[Object state change records]
────────────────────

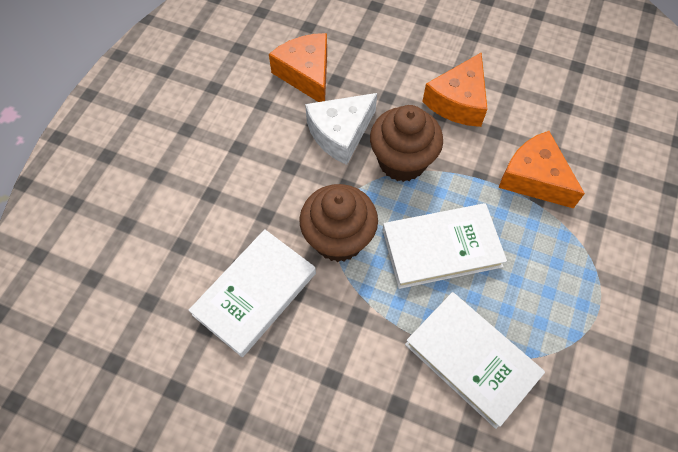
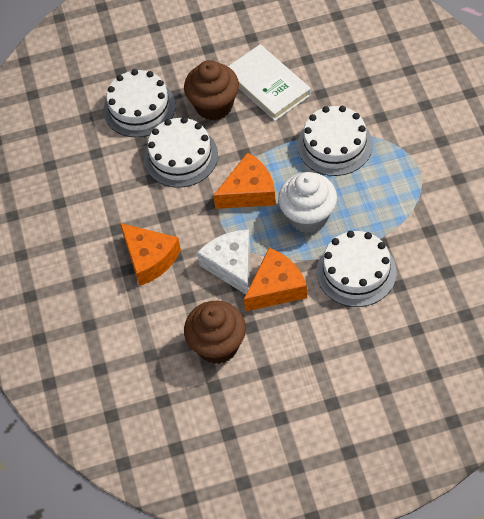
white book: 3 -> 1
white cake: 0 -> 4
white cupcake: 0 -> 1

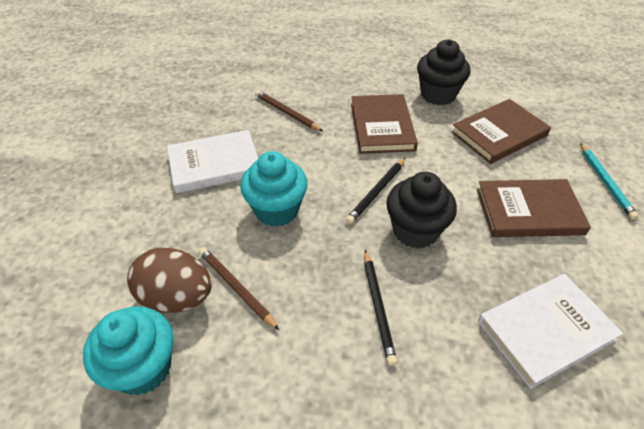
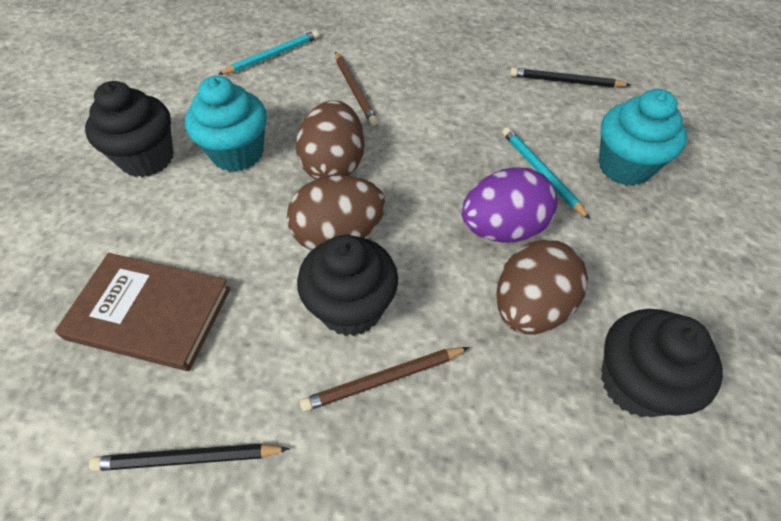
black cupcake: 2 -> 3
brown book: 3 -> 1
brown egg: 1 -> 3
purple egg: 0 -> 1
turquoise pencil: 1 -> 2
white book: 2 -> 0

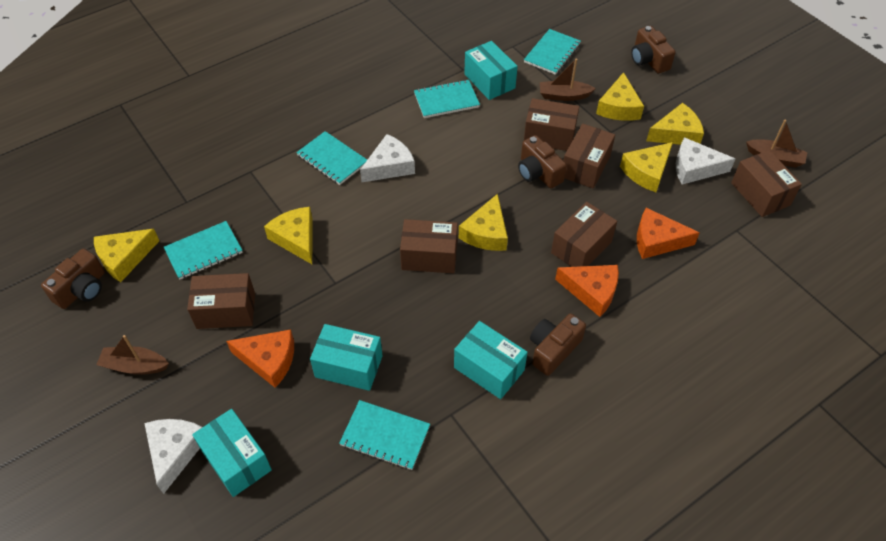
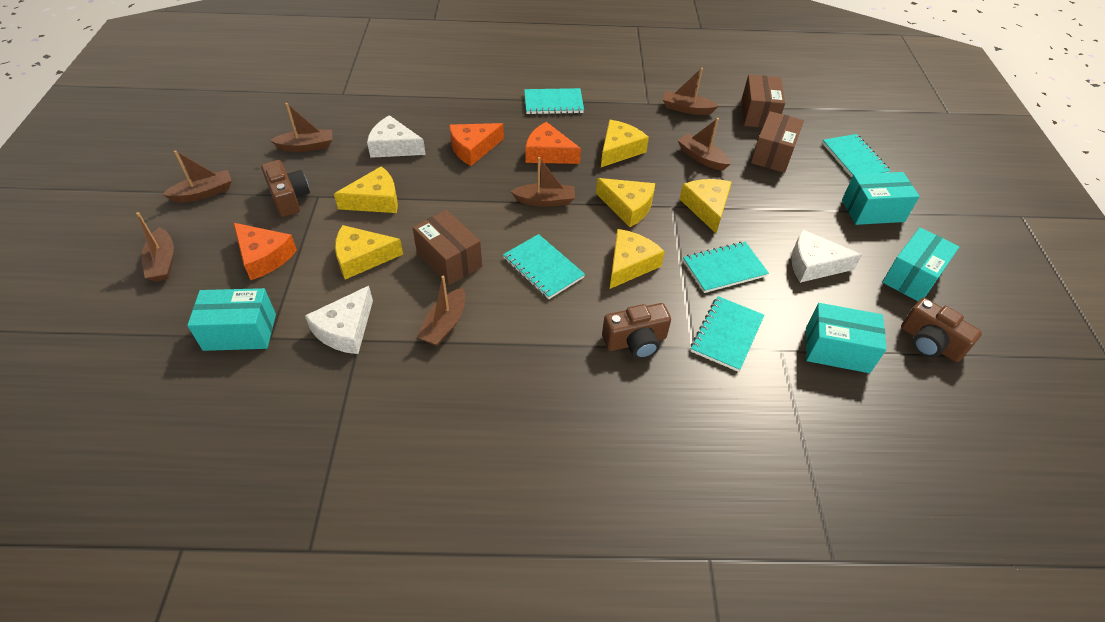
brown boat: 3 -> 7
brown box: 6 -> 3
brown camera: 4 -> 3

────────────────────

The answer must be an exact copy of the lines from the one containing "white cake: 0 -> 4" through the last line of the records, and nothing else. Pictures do not belong in it.

= Exercise solution =
white cake: 0 -> 4
white cupcake: 0 -> 1

black cupcake: 2 -> 3
brown book: 3 -> 1
brown egg: 1 -> 3
purple egg: 0 -> 1
turquoise pencil: 1 -> 2
white book: 2 -> 0

brown boat: 3 -> 7
brown box: 6 -> 3
brown camera: 4 -> 3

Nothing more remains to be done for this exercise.